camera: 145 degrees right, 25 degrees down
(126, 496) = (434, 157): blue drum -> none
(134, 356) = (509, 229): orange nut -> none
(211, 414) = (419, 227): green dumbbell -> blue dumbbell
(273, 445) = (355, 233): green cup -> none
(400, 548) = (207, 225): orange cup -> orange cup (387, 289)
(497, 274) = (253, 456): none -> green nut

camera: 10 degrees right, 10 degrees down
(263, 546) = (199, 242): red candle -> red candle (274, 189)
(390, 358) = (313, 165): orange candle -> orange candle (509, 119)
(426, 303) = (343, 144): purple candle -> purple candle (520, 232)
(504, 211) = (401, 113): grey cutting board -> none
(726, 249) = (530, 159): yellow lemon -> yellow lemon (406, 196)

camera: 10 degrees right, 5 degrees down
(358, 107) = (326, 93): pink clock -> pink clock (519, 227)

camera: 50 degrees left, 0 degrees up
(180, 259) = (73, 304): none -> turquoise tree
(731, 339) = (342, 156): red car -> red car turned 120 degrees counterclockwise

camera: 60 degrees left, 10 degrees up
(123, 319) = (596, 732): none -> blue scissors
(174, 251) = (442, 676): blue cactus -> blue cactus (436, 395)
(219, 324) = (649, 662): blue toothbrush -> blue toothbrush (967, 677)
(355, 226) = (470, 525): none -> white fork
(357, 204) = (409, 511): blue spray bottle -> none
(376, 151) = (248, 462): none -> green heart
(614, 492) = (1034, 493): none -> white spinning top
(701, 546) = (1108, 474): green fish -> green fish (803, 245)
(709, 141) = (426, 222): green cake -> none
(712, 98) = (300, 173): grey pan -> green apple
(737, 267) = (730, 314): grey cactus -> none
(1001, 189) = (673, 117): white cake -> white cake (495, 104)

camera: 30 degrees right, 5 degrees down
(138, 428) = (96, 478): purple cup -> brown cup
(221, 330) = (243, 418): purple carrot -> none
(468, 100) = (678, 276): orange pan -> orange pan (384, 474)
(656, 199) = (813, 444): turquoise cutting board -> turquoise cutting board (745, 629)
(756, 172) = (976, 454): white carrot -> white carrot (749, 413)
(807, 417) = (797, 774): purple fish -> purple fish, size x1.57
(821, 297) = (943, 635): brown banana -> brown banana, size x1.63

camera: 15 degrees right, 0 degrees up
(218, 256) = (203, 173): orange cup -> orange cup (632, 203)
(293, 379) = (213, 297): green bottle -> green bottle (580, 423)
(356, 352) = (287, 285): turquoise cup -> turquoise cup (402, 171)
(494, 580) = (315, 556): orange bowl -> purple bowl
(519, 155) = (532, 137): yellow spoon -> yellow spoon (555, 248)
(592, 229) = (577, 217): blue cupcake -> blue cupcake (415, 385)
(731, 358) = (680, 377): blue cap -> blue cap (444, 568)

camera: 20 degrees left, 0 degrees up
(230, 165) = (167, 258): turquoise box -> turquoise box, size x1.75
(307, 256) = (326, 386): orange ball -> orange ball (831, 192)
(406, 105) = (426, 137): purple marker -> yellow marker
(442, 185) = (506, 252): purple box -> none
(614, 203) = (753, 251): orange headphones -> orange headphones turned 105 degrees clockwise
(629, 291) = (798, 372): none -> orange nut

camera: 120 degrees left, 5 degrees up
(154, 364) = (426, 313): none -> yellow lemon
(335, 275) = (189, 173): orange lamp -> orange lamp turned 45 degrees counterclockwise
______
What you need to do:
Take the lines above from the one containing "(218, 256) = (203, 173): orange" to the one containing "camera: 20 degrees left, 0 degrees up" and retype them exactly, both ends included, with nothing added.

Written answer:
(218, 256) = (203, 173): orange cup -> orange cup (632, 203)
(293, 379) = (213, 297): green bottle -> green bottle (580, 423)
(356, 352) = (287, 285): turquoise cup -> turquoise cup (402, 171)
(494, 580) = (315, 556): orange bowl -> purple bowl
(519, 155) = (532, 137): yellow spoon -> yellow spoon (555, 248)
(592, 229) = (577, 217): blue cupcake -> blue cupcake (415, 385)
(731, 358) = (680, 377): blue cap -> blue cap (444, 568)

camera: 20 degrees left, 0 degrees up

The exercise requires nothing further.